Exercise goal — Work through the listing below and give again exactly the lines from the one with "PIR pin OUT: D1 -> D5" to the one with "TOF3 pin SDA: D4 -> D1", both ends included. All other lines and all pictures stay out.
[Records shown — start]
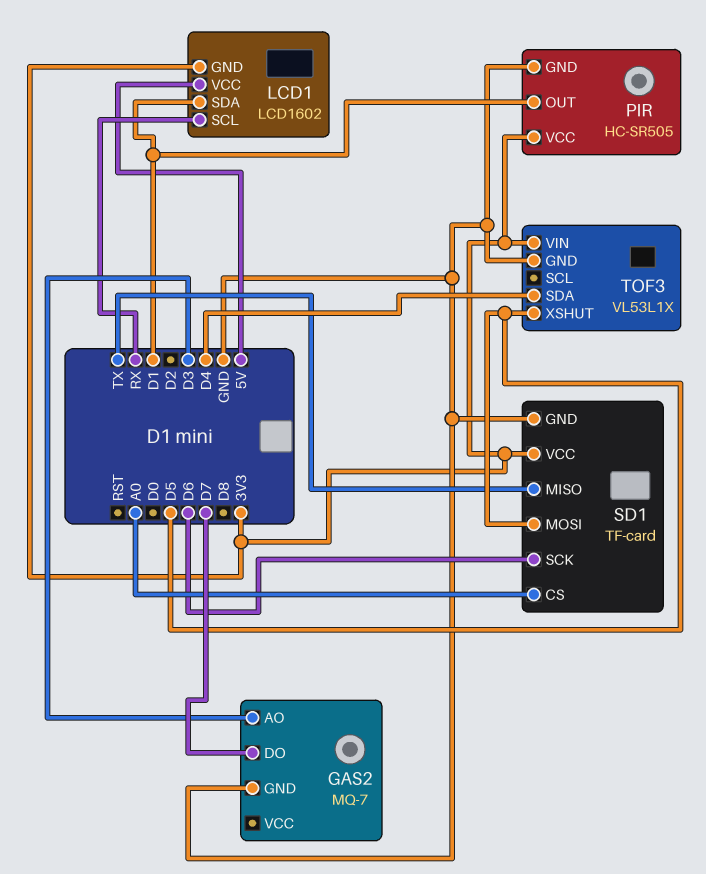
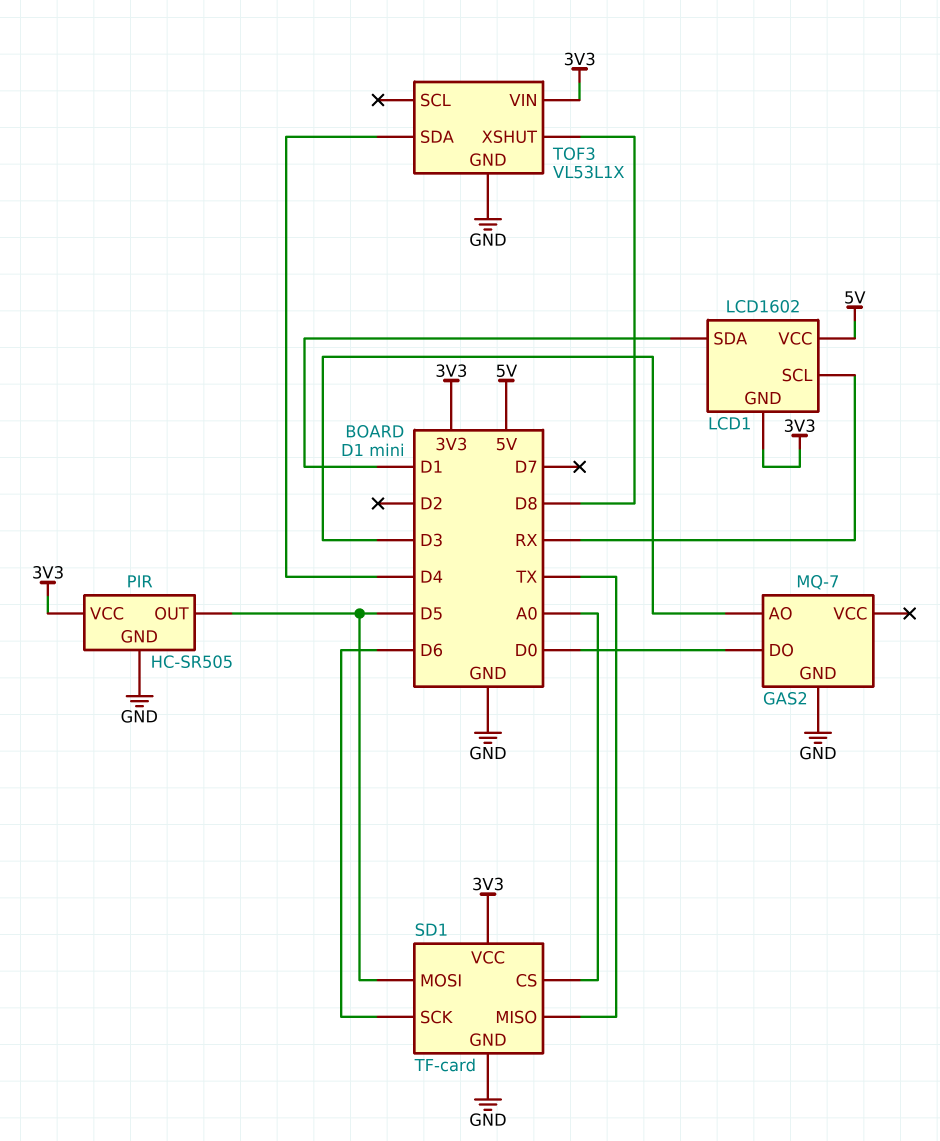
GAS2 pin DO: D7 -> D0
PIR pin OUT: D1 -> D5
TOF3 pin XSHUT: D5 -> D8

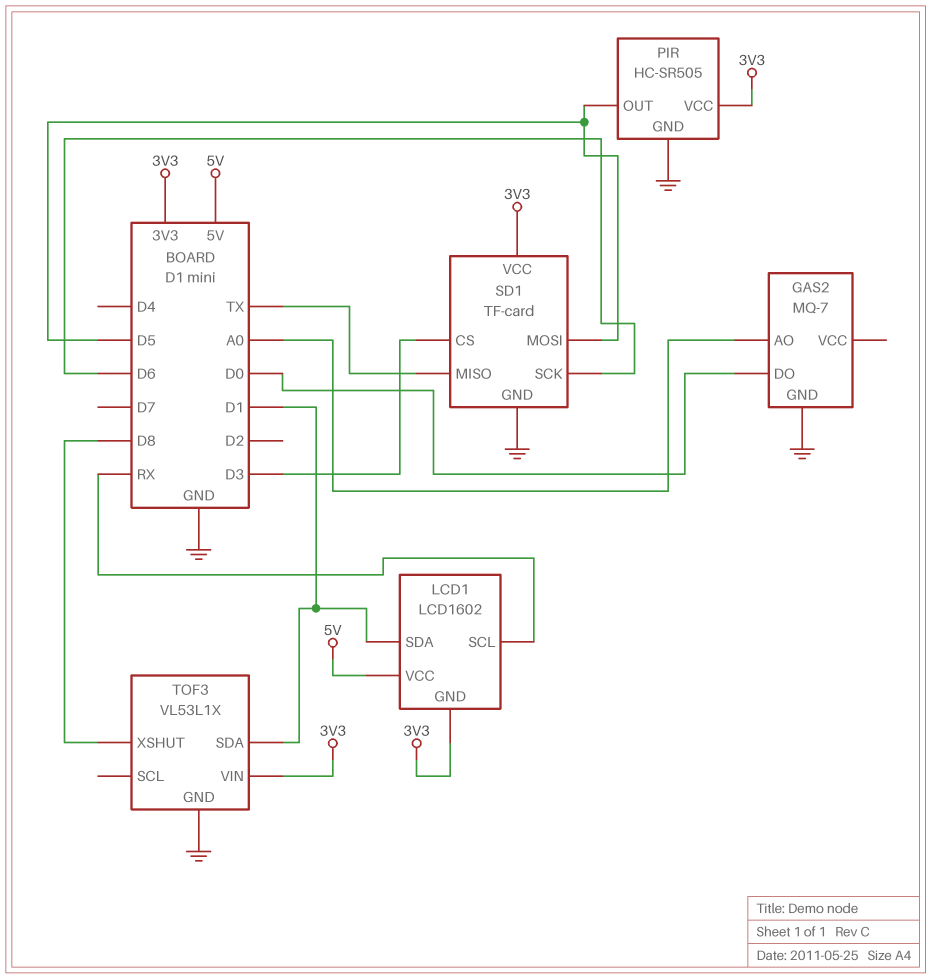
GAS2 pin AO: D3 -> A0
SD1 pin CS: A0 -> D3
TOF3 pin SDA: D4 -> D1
[Records shown — finish]
[Records shown — start]
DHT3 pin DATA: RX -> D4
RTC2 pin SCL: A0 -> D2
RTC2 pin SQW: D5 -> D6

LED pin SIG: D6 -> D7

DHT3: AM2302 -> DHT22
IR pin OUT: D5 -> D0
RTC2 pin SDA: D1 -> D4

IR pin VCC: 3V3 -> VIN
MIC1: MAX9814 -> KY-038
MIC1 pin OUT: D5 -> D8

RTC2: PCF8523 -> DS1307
[Records shown — finish]
Answer section —
PIR pin OUT: D1 -> D5
TOF3 pin XSHUT: D5 -> D8

GAS2 pin AO: D3 -> A0
SD1 pin CS: A0 -> D3
TOF3 pin SDA: D4 -> D1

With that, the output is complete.